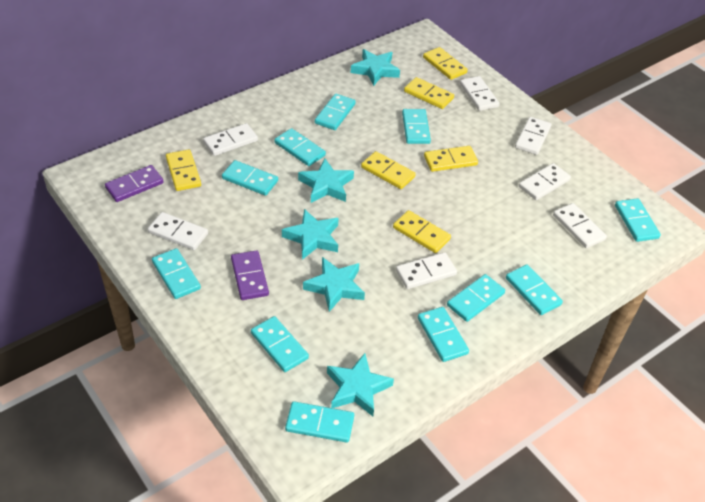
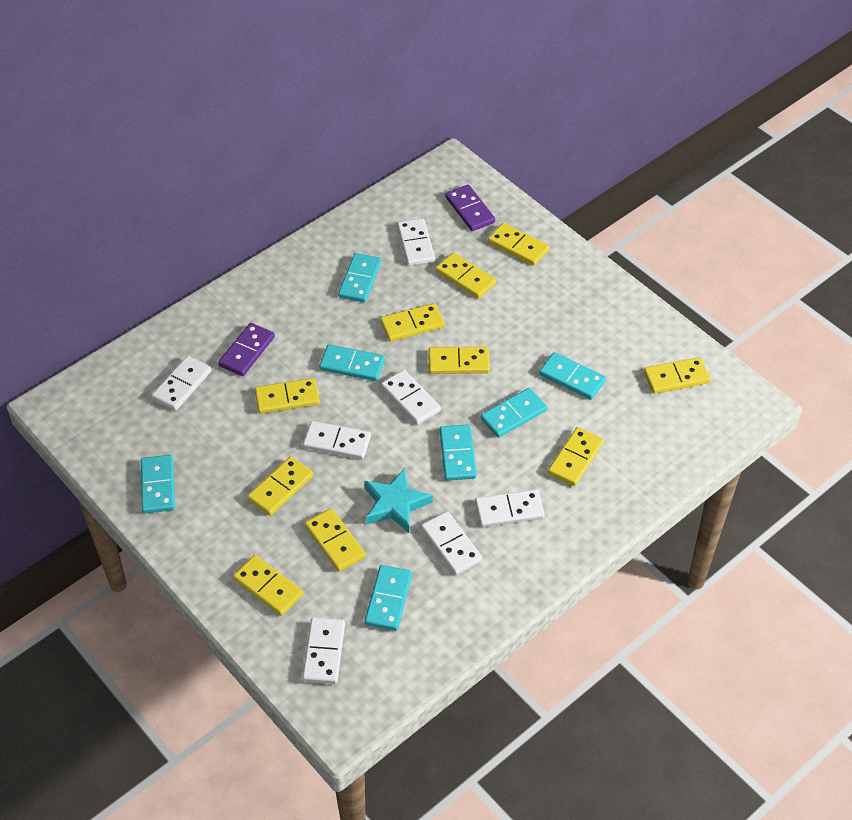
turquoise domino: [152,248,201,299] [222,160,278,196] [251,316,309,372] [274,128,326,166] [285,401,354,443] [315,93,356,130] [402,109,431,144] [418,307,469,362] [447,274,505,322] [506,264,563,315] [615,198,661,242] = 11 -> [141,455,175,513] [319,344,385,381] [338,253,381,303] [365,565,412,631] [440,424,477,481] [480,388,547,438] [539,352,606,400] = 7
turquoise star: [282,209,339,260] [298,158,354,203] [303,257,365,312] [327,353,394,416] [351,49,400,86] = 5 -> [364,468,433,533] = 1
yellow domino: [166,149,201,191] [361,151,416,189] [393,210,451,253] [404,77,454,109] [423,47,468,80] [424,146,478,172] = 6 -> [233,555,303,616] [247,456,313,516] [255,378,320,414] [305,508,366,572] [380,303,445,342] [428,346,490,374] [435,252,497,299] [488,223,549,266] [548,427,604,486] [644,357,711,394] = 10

...

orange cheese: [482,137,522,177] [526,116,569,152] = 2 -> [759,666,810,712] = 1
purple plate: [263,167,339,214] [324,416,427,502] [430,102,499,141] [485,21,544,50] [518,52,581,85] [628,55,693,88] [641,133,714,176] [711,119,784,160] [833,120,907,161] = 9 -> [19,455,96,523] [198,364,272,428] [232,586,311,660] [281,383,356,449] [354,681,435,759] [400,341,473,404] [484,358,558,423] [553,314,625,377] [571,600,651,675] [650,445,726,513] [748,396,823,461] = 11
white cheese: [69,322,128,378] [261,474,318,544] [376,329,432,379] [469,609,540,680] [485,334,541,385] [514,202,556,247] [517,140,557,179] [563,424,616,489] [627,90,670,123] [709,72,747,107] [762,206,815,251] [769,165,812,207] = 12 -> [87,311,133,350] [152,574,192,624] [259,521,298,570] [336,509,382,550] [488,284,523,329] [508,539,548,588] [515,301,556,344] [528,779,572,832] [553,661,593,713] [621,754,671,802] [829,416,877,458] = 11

* * *

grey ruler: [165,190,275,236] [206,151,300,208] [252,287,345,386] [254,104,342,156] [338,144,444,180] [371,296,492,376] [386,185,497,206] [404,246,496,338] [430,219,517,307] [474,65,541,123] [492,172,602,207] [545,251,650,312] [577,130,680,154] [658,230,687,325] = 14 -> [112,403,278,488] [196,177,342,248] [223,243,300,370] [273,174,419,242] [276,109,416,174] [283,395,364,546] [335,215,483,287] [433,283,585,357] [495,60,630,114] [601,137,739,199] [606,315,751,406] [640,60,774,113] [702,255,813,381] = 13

Task: Give the exact lines, and only those, from the line containing "orange cheese: [482,137,522,177]" through the line containing "purple plate: [263,167,339,214]" in the entries above.

Exercise solution:
orange cheese: [482,137,522,177] [526,116,569,152] = 2 -> [759,666,810,712] = 1
purple plate: [263,167,339,214] [324,416,427,502] [430,102,499,141] [485,21,544,50] [518,52,581,85] [628,55,693,88] [641,133,714,176] [711,119,784,160] [833,120,907,161] = 9 -> [19,455,96,523] [198,364,272,428] [232,586,311,660] [281,383,356,449] [354,681,435,759] [400,341,473,404] [484,358,558,423] [553,314,625,377] [571,600,651,675] [650,445,726,513] [748,396,823,461] = 11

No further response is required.